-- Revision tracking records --
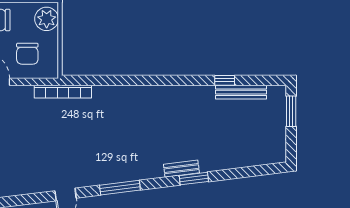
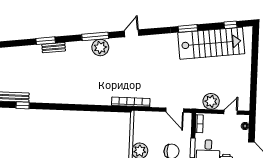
chair: (27, 54) -> (153, 128), removed
plant: (112, 171) -> (100, 47), added

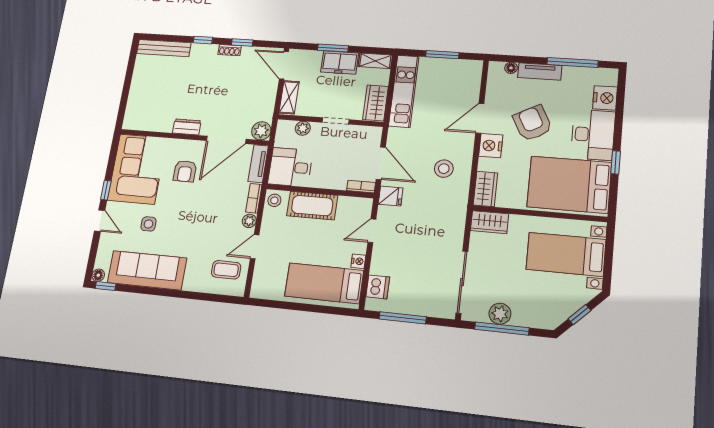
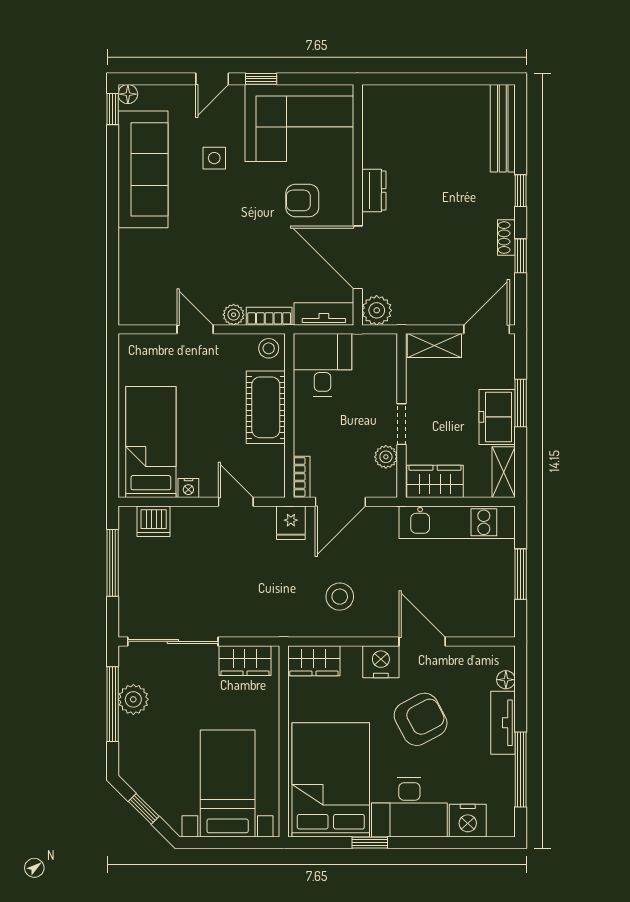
plant: (303, 128) -> (386, 457), moved
wardrobe: (489, 222) -> (245, 661), moved, turned -90
coffee table: (226, 270) -> (156, 292), removed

-- What is needed --
All of the lines above that carry the string "plant" need to be found and copied.

-- Answer section --
plant: (112, 171) -> (100, 47), added
plant: (303, 128) -> (386, 457), moved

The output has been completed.